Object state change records
□ □ □ □

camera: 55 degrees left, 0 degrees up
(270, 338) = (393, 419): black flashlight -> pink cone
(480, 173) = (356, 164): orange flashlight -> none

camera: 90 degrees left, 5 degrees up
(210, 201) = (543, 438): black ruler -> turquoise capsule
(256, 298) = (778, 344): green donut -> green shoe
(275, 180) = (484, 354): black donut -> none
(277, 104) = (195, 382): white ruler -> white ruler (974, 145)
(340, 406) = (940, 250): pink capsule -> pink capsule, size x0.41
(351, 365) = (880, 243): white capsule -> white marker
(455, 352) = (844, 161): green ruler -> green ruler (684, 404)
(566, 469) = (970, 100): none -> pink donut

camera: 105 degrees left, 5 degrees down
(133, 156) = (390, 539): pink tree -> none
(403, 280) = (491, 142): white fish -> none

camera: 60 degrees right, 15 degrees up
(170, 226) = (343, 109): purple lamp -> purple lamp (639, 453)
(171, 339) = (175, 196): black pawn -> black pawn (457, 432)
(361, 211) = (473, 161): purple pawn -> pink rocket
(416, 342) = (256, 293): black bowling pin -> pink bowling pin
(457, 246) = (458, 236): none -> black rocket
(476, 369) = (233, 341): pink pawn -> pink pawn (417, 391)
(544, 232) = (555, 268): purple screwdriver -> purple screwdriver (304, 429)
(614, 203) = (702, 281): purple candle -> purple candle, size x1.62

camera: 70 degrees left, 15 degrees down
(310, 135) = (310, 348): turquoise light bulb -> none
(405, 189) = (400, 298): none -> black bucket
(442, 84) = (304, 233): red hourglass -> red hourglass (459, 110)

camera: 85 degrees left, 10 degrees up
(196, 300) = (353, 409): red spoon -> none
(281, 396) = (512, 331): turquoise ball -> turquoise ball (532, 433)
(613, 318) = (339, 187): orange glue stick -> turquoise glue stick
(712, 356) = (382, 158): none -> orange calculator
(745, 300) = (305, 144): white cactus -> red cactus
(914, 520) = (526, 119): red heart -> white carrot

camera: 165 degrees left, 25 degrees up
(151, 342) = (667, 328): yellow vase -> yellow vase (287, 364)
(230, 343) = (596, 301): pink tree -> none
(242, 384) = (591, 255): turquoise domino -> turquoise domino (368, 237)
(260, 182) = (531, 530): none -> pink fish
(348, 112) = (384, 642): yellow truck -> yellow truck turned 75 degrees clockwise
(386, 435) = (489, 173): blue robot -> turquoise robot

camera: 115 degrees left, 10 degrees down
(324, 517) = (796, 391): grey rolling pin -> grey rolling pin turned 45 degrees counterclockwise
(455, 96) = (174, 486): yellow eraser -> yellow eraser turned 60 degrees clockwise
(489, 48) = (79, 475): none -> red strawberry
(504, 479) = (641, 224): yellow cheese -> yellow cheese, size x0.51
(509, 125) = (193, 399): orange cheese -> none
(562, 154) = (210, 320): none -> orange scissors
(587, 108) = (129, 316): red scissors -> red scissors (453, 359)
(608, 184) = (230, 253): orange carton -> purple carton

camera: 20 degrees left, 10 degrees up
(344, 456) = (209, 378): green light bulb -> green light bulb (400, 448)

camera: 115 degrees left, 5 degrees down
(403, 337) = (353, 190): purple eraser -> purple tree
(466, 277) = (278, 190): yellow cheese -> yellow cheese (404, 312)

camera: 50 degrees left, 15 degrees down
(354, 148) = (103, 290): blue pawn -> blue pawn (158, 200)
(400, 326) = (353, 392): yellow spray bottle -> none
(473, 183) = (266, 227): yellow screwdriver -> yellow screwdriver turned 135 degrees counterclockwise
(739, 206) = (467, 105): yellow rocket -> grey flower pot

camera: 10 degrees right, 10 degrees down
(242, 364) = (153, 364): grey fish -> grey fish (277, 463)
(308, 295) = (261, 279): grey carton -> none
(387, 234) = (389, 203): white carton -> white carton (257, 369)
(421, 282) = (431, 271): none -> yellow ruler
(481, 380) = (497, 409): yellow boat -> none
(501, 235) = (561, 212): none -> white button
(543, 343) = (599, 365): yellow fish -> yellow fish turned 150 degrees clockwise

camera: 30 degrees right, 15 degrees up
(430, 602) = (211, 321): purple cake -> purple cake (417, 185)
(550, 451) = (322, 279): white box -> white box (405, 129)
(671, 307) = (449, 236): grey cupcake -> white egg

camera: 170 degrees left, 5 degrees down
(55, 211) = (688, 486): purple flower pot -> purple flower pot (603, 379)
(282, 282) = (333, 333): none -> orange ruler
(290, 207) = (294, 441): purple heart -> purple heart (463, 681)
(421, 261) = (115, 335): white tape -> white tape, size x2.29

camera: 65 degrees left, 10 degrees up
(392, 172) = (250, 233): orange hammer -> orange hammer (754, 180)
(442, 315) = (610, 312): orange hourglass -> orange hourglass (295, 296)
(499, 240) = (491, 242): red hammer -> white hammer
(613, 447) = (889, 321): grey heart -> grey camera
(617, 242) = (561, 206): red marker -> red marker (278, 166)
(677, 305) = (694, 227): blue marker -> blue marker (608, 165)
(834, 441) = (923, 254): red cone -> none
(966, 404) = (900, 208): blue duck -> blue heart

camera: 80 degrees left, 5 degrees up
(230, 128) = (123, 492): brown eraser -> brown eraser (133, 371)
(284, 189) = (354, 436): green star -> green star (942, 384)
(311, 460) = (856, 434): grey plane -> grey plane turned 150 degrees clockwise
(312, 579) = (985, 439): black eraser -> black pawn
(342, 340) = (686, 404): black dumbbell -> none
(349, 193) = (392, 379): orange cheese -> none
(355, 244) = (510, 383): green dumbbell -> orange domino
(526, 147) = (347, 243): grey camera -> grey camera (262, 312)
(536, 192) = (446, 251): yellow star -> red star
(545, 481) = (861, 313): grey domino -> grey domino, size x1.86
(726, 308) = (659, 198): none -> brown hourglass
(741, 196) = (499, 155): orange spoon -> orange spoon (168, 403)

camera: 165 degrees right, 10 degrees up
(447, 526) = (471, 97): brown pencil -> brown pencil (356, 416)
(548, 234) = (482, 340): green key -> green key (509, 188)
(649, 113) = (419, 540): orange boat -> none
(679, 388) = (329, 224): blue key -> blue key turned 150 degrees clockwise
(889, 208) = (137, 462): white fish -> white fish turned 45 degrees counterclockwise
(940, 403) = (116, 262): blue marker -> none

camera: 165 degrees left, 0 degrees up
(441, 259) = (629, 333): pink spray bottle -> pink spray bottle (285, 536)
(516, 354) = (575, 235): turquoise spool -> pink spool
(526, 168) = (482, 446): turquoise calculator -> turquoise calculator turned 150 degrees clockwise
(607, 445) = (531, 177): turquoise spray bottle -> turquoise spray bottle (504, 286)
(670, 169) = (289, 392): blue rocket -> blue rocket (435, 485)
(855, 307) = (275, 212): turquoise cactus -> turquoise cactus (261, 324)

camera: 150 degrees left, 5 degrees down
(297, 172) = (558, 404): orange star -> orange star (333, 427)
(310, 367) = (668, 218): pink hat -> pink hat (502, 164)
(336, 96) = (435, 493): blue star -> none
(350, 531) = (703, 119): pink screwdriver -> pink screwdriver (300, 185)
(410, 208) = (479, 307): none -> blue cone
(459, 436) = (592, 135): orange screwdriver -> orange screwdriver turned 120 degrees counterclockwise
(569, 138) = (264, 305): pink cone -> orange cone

□ □ □ □

> **Aim of the task**
From the data above, return every line from the line that has "(649, 113) = (419, 540): orange boat -> none" up to and including the line that has "(607, 445) = (531, 177): turquoise", exactly.

> **Output**
(649, 113) = (419, 540): orange boat -> none
(679, 388) = (329, 224): blue key -> blue key turned 150 degrees clockwise
(889, 208) = (137, 462): white fish -> white fish turned 45 degrees counterclockwise
(940, 403) = (116, 262): blue marker -> none

camera: 165 degrees left, 0 degrees up
(441, 259) = (629, 333): pink spray bottle -> pink spray bottle (285, 536)
(516, 354) = (575, 235): turquoise spool -> pink spool
(526, 168) = (482, 446): turquoise calculator -> turquoise calculator turned 150 degrees clockwise
(607, 445) = (531, 177): turquoise spray bottle -> turquoise spray bottle (504, 286)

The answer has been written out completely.